■ **About this exercise**
Only the lines from the one containing "45 degrees counterclockwise" through the last line of the listing are to be given again, exactly as they appear.

[Records provided — start]

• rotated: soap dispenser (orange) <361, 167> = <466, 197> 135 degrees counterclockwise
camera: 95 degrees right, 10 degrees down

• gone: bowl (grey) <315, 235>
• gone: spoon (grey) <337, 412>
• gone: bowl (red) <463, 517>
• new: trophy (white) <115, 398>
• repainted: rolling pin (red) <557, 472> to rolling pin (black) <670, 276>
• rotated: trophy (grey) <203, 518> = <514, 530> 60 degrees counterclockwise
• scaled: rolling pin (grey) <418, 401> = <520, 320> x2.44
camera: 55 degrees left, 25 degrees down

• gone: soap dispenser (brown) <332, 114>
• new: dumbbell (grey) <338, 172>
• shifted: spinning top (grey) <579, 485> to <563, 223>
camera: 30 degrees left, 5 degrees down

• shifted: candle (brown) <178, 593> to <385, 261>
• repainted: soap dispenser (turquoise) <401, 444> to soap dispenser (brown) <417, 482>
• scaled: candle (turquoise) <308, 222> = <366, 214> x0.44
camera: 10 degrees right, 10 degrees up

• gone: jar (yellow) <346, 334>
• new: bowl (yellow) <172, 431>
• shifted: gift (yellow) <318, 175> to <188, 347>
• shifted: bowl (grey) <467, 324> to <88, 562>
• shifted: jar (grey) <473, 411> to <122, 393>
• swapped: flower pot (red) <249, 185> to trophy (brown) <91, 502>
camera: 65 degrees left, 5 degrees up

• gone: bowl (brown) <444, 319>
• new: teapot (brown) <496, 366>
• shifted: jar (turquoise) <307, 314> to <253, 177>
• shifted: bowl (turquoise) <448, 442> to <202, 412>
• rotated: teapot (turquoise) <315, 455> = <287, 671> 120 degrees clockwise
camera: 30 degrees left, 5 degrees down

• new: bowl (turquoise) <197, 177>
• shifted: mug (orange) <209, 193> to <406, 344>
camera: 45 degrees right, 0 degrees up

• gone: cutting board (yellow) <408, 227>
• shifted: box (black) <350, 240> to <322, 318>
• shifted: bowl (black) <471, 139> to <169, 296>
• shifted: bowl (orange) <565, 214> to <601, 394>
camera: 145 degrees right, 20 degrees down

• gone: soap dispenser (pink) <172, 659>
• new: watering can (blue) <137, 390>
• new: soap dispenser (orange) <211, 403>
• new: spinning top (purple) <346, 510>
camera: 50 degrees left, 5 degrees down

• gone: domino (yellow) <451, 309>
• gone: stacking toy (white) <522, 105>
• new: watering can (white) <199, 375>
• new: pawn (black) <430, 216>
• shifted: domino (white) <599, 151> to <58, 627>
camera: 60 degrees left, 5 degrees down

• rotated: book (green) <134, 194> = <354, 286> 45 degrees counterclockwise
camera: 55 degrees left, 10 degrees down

[Records provided — finish]

■ **Written answer**
• rotated: book (green) <134, 194> = <354, 286> 45 degrees counterclockwise
camera: 55 degrees left, 10 degrees down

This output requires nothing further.